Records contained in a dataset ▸

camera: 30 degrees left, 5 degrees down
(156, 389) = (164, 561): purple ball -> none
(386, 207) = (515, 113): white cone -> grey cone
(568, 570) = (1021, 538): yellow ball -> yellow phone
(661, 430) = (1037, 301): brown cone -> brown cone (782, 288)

Exercise ▸ The response should contain only a verbatim copy of the lines from the line with "(568, 570) = (1021, 538): yellow" to the final line of the records.

Answer ▸
(568, 570) = (1021, 538): yellow ball -> yellow phone
(661, 430) = (1037, 301): brown cone -> brown cone (782, 288)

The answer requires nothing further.